(THE DATA Opens)
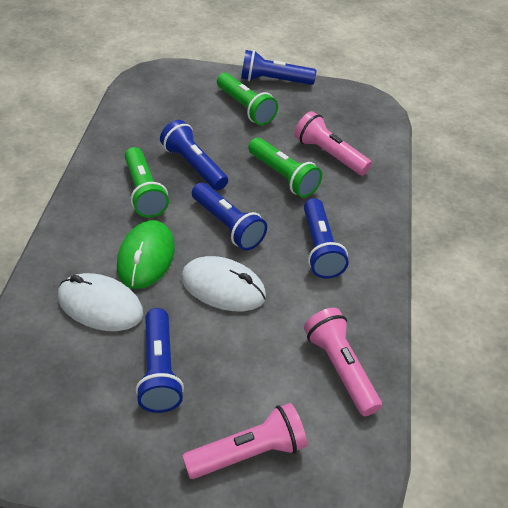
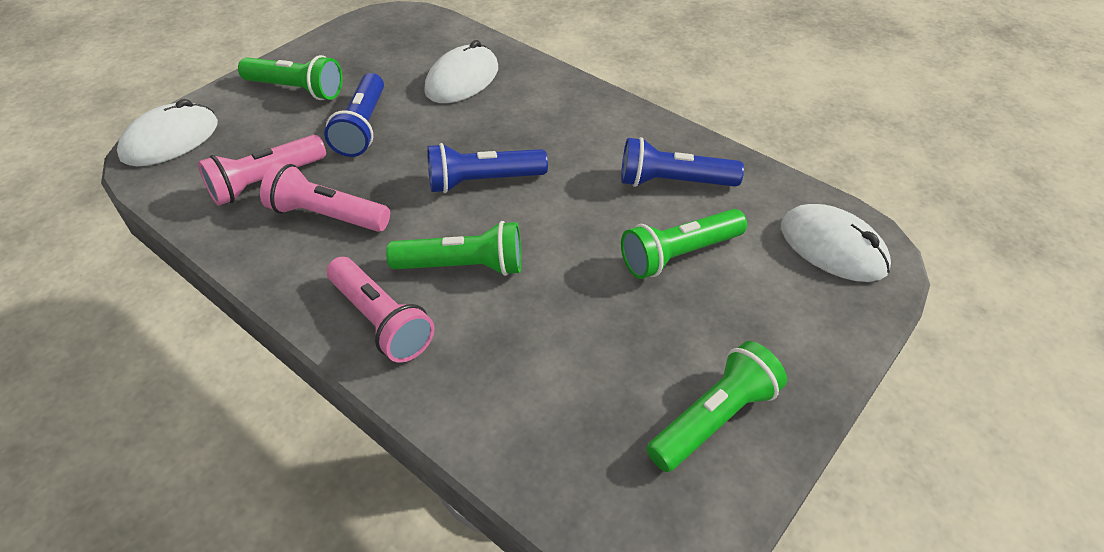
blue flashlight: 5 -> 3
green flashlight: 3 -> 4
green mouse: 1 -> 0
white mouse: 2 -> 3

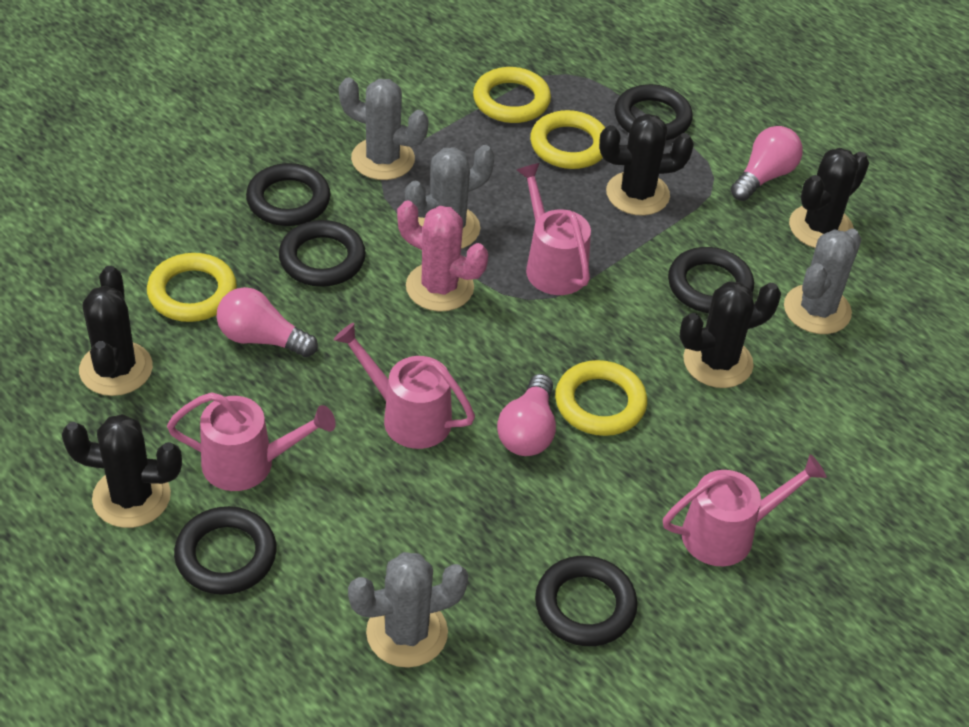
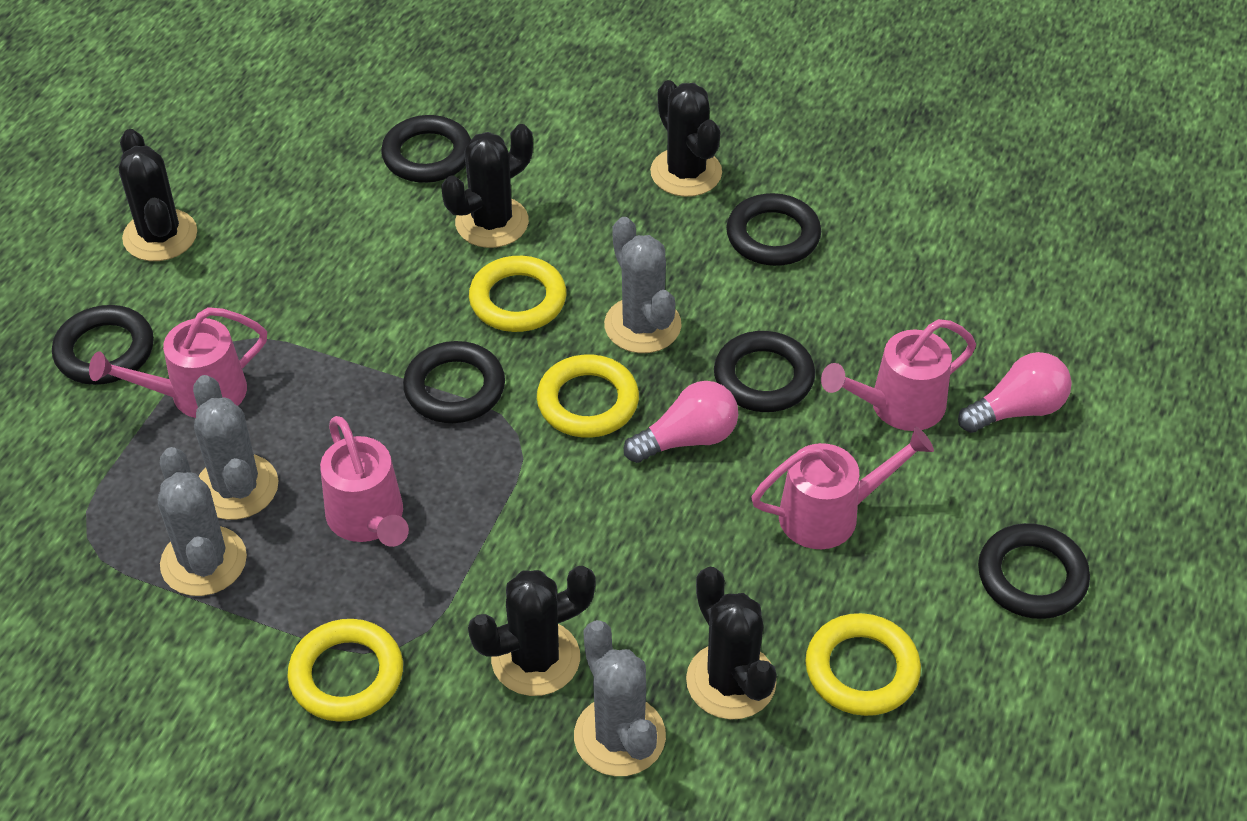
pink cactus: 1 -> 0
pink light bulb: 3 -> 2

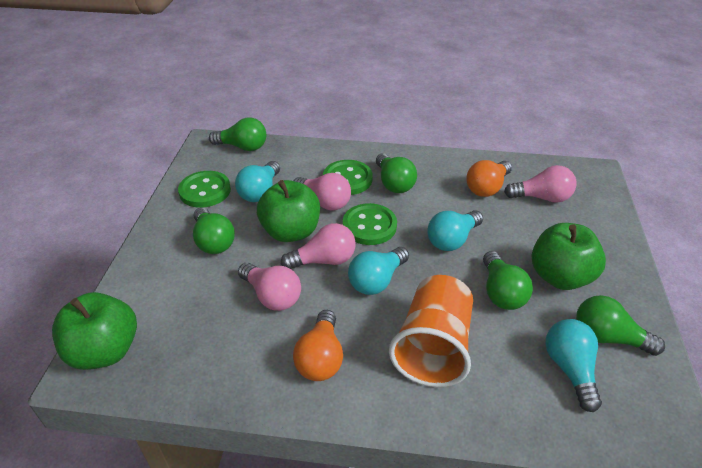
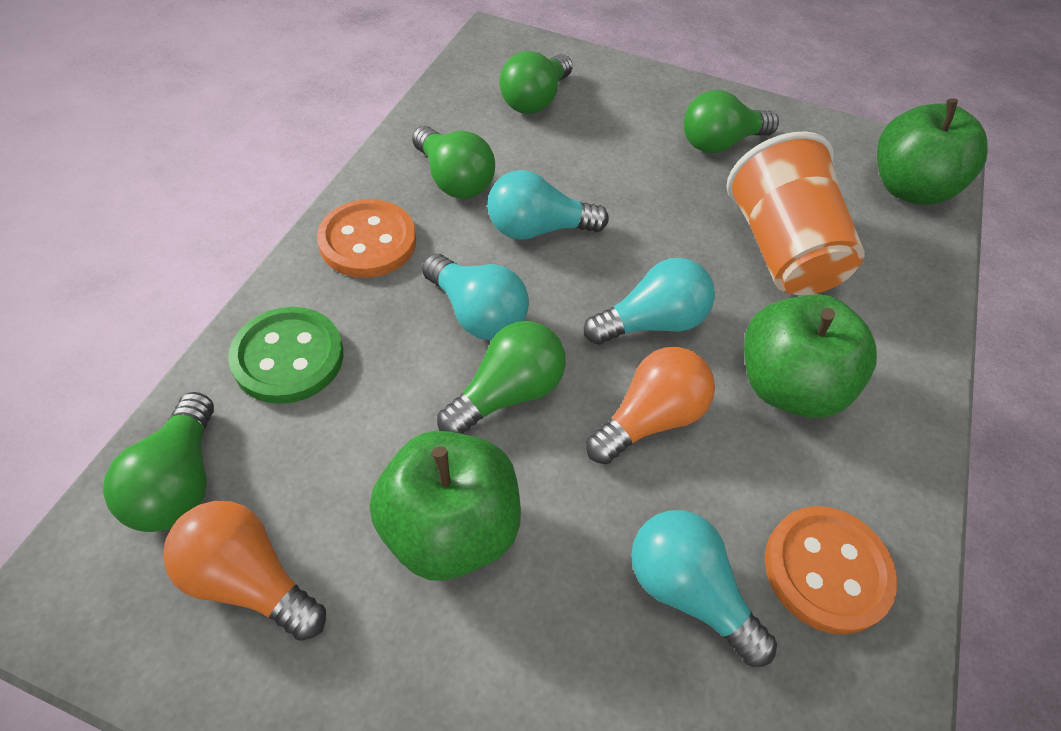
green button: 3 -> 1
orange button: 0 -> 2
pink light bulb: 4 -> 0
(THE DATA Closes)
(THE DATA Opens)
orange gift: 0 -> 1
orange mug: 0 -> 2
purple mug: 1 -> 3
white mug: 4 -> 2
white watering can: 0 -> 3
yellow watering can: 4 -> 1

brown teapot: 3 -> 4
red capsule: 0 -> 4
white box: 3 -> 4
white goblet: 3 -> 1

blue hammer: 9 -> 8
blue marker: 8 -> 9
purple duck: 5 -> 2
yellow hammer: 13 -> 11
(THE DATA Closes)
(THE DATA Opens)
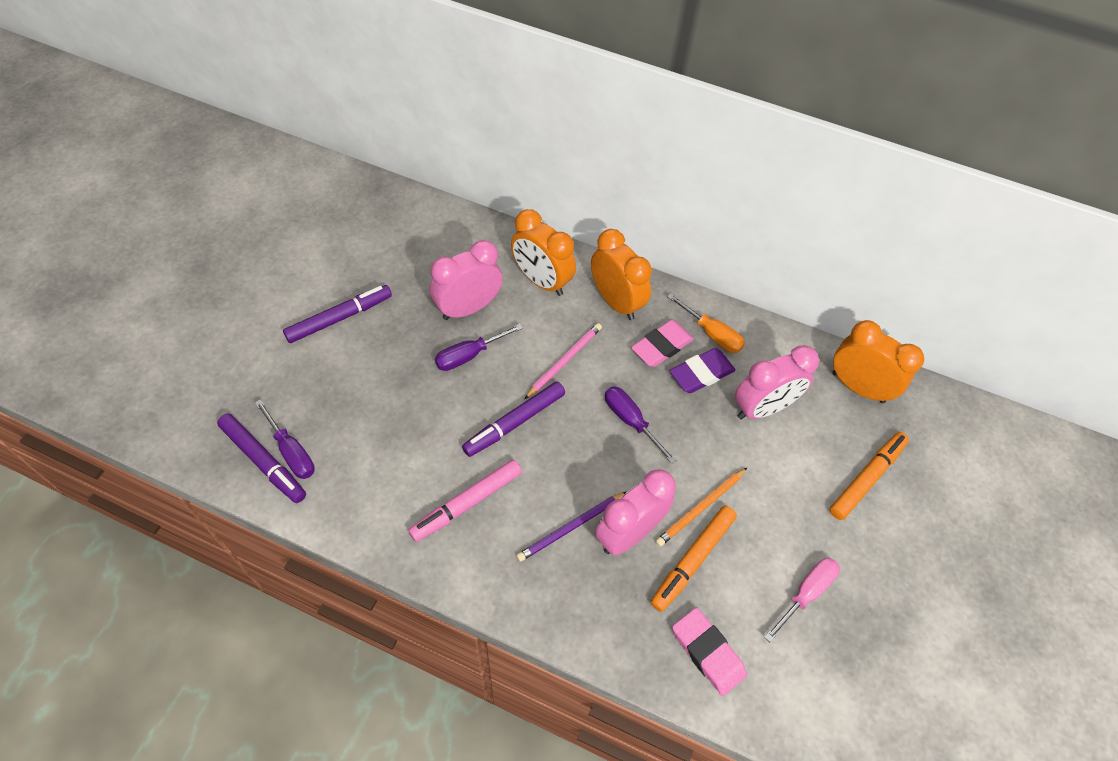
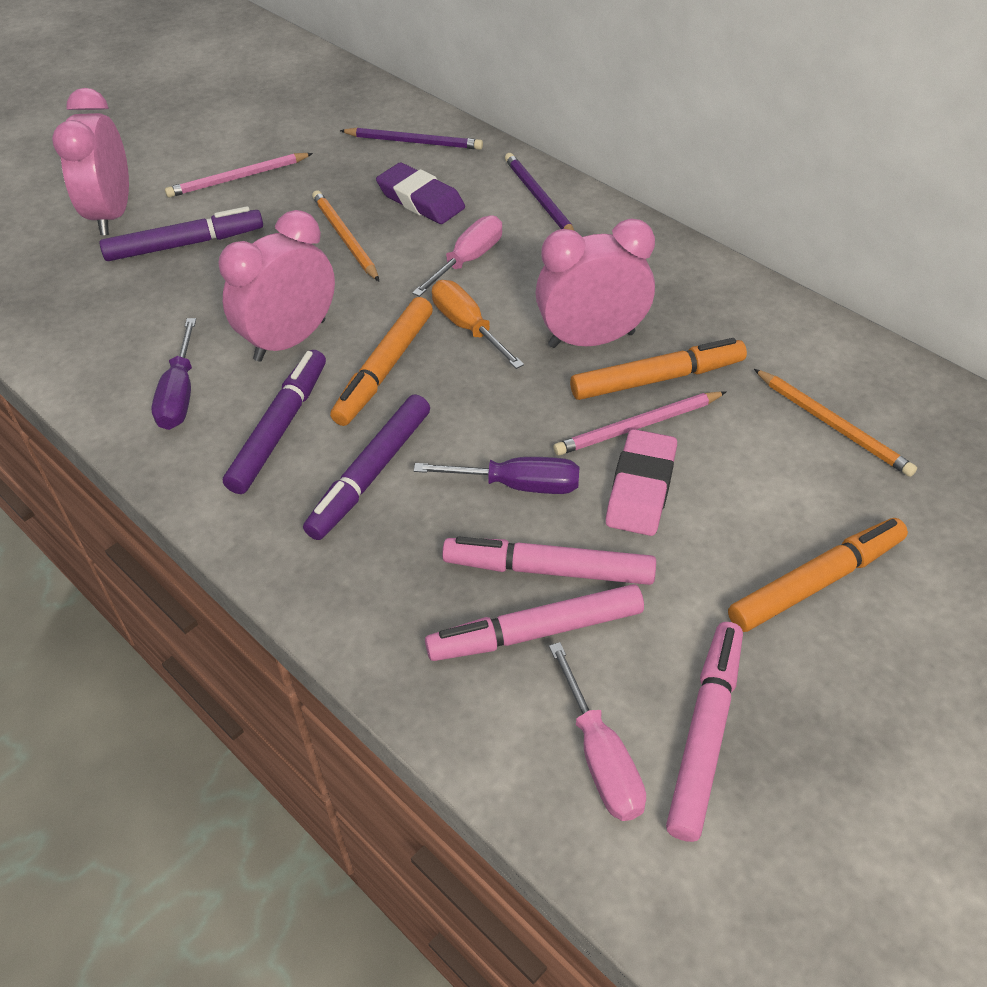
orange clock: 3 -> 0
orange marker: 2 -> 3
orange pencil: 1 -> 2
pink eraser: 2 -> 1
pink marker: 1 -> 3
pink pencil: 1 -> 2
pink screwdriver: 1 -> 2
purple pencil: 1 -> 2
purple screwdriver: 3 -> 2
(THE DATA Closes)
### AIM OF THE EXERCISE
Above are the records; copy exactly the lines from the line with "orange clock: 3 -> 0" through the line with "purple screwdriver: 3 -> 2", both included.

### EXPECTED ANSWER
orange clock: 3 -> 0
orange marker: 2 -> 3
orange pencil: 1 -> 2
pink eraser: 2 -> 1
pink marker: 1 -> 3
pink pencil: 1 -> 2
pink screwdriver: 1 -> 2
purple pencil: 1 -> 2
purple screwdriver: 3 -> 2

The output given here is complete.